--- Extracted information ---

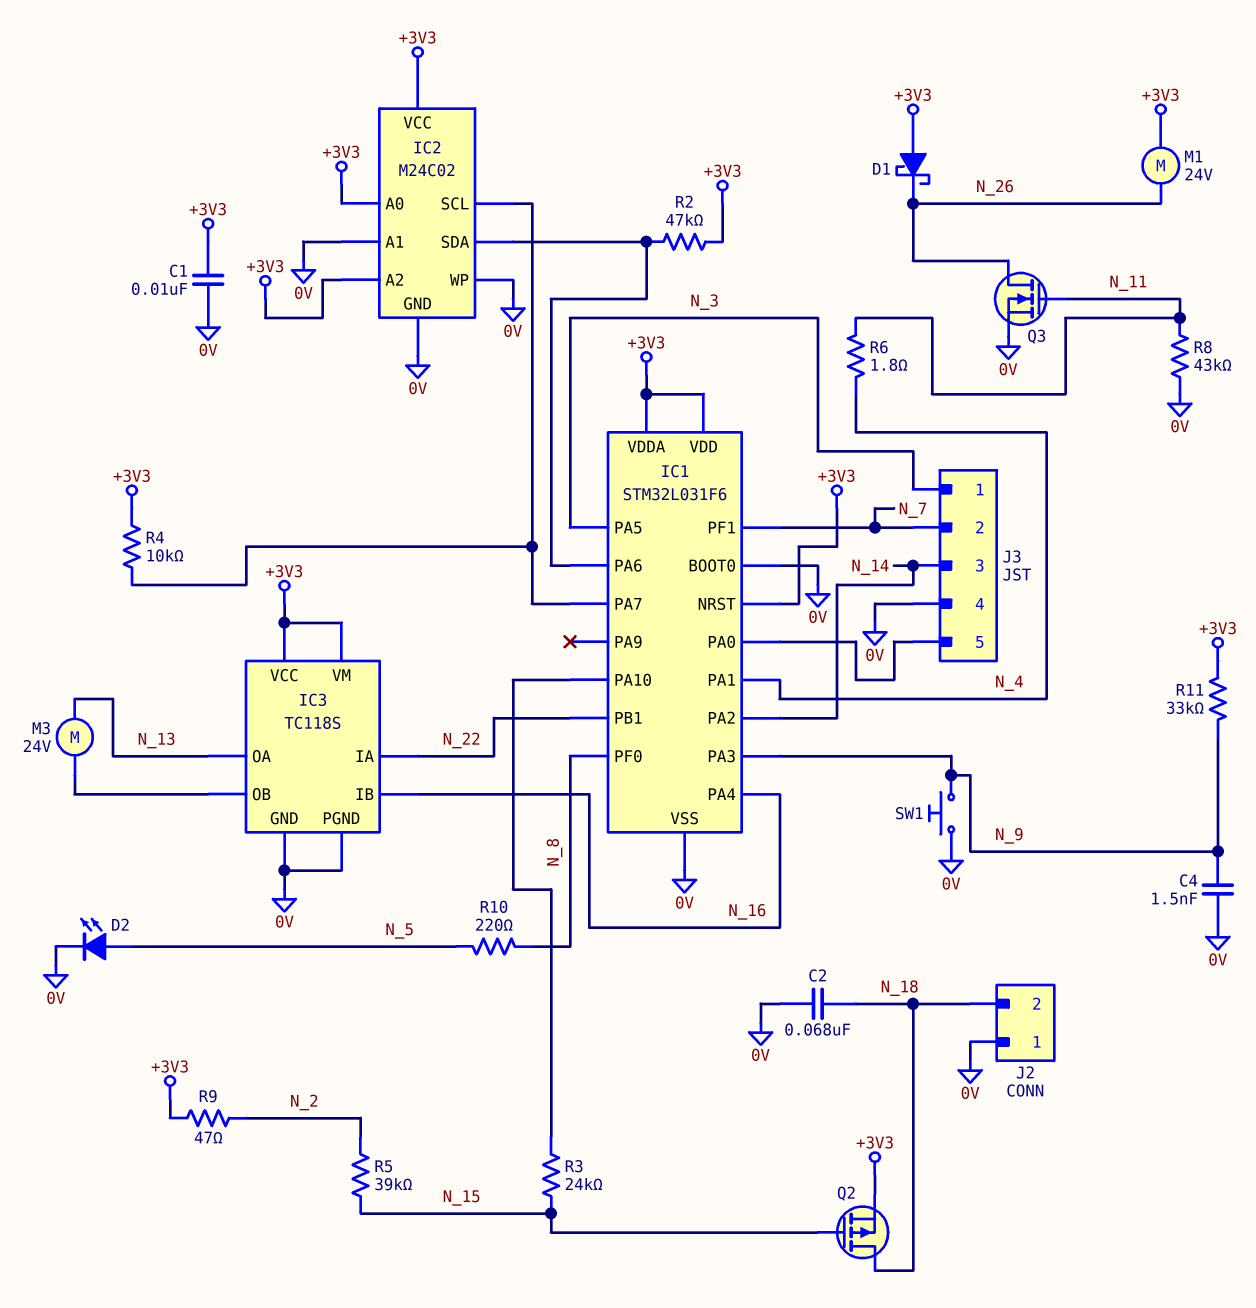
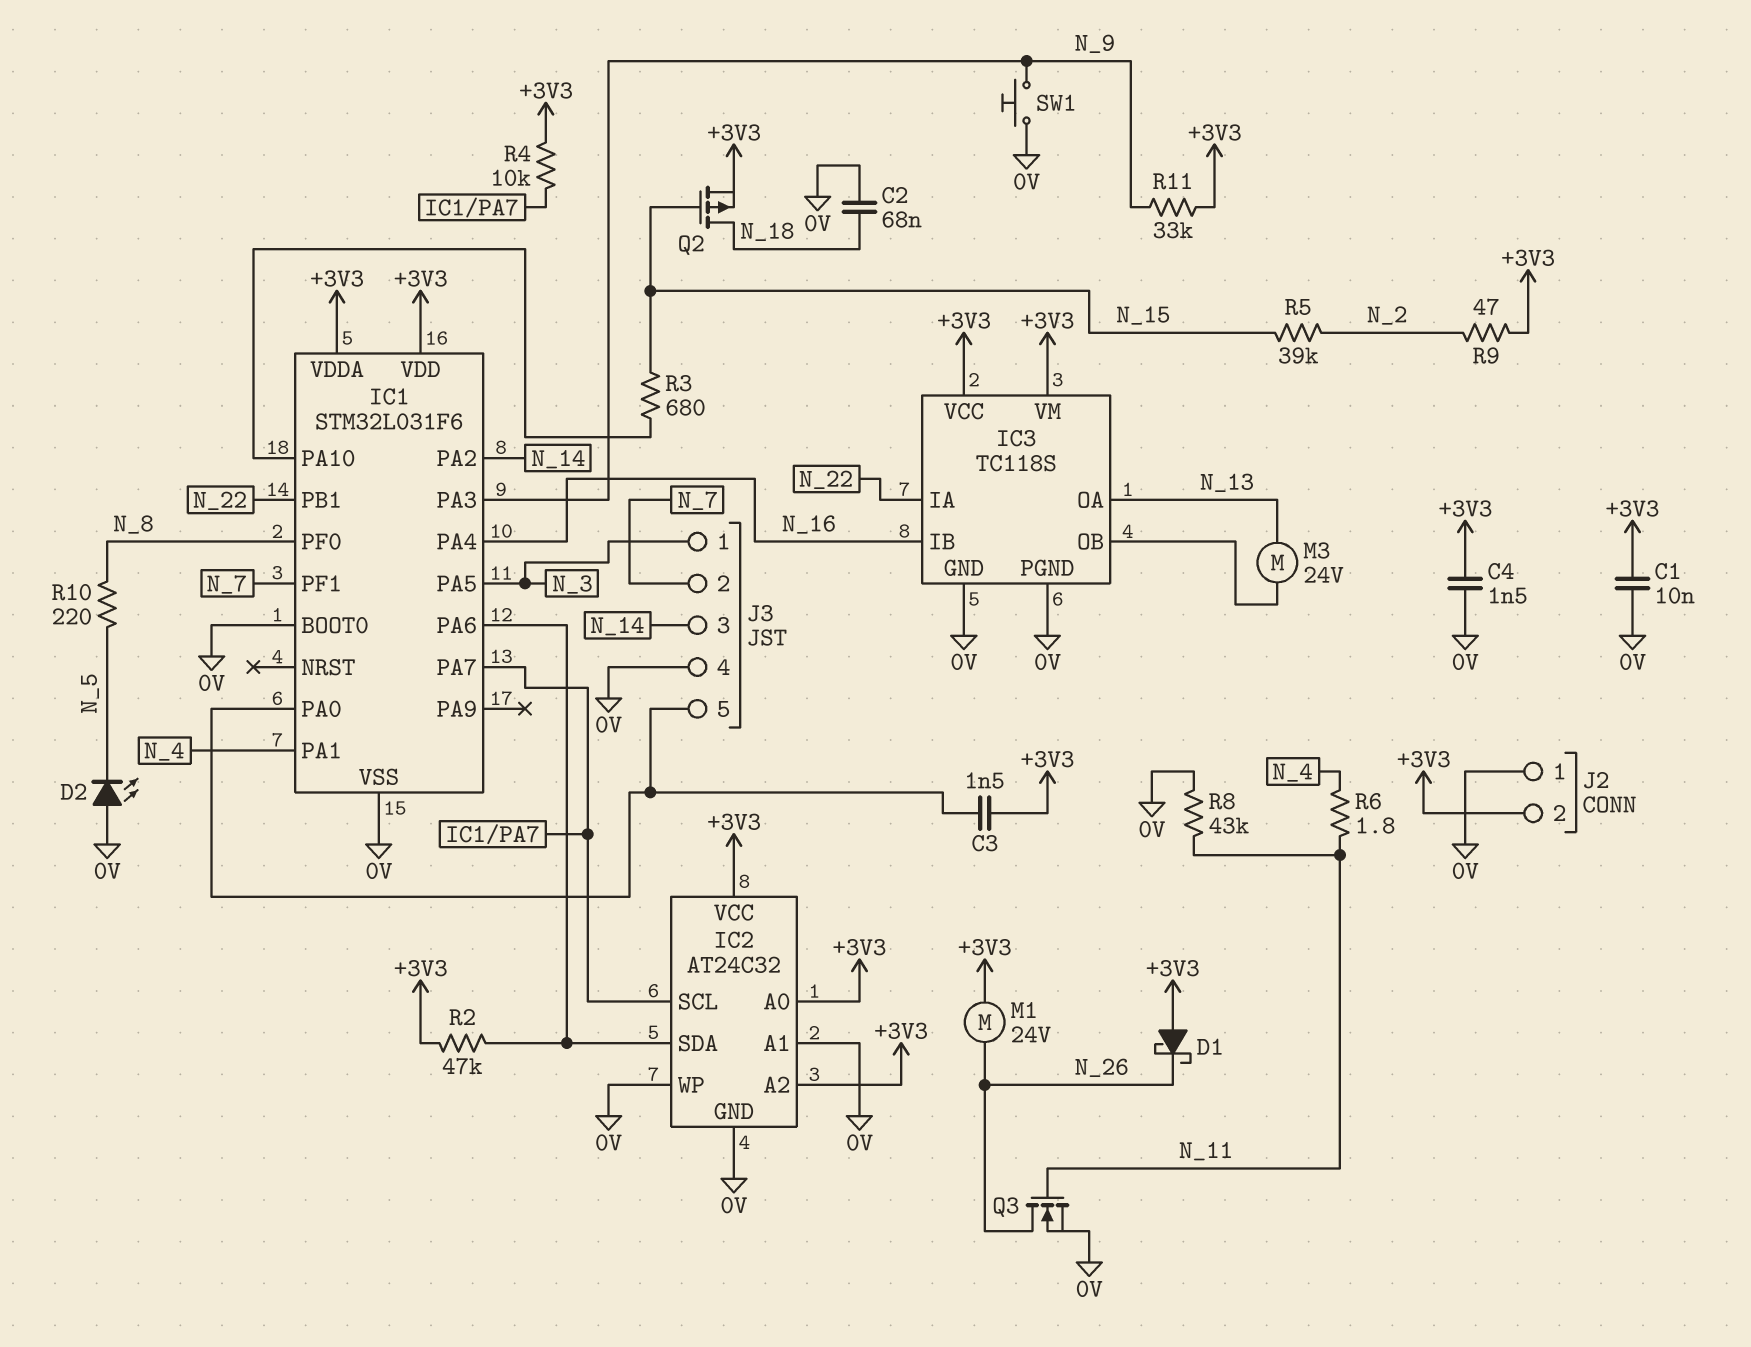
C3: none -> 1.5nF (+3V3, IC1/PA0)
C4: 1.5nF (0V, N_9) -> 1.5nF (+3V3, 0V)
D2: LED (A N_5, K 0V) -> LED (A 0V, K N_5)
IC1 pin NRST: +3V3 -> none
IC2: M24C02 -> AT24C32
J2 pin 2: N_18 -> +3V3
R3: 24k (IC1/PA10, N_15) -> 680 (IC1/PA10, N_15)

---

■ What to work on ■
Would you provide an exact, picture-free copy of the data above?

■ The answer ■
C3: none -> 1.5nF (+3V3, IC1/PA0)
C4: 1.5nF (0V, N_9) -> 1.5nF (+3V3, 0V)
D2: LED (A N_5, K 0V) -> LED (A 0V, K N_5)
IC1 pin NRST: +3V3 -> none
IC2: M24C02 -> AT24C32
J2 pin 2: N_18 -> +3V3
R3: 24k (IC1/PA10, N_15) -> 680 (IC1/PA10, N_15)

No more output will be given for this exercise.